— Data for this exercise —
BEGIN

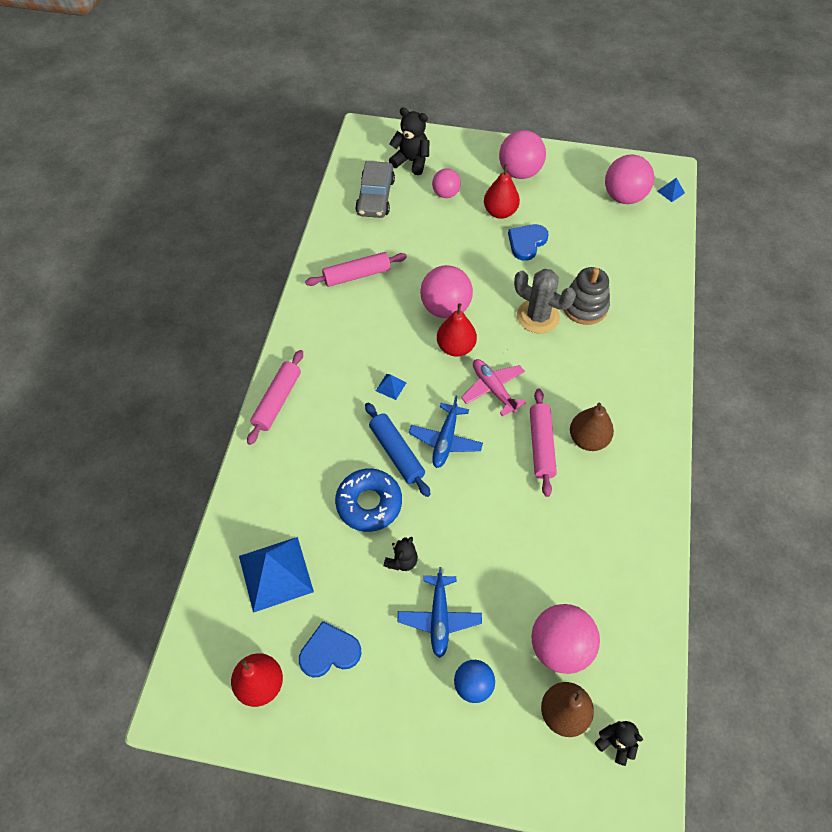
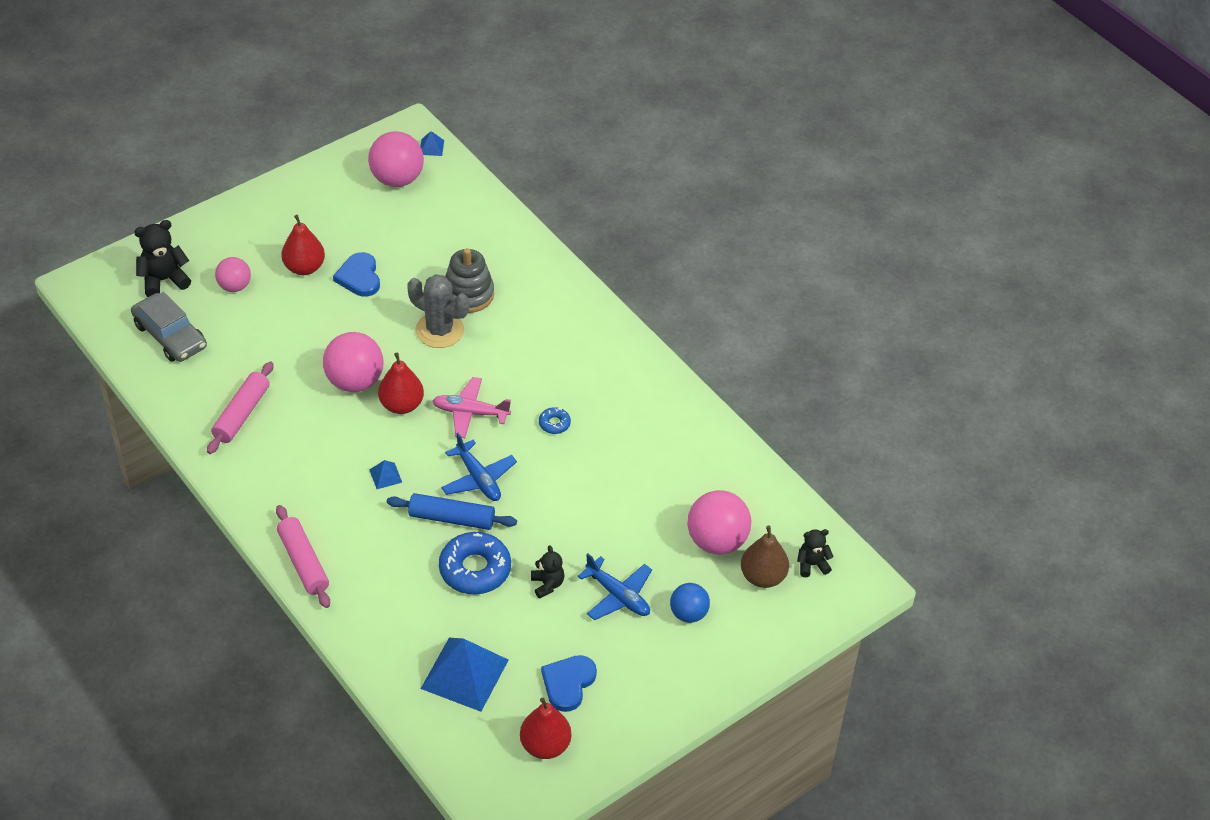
camera: 50 degrees left, 10 degrees down
(519, 172) = (280, 220): pink ball -> none
(538, 316) = (439, 330): grey cactus -> grey cactus turned 45 degrees clockwise
(541, 445) = (554, 424): pink rolling pin -> blue donut
(588, 439) = (583, 392): brown pear -> none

END

— What is needed —
Looking at the entries above, work out how many lines include the word "degrees" and reply with that number alone.

— Answer to this exercise —
2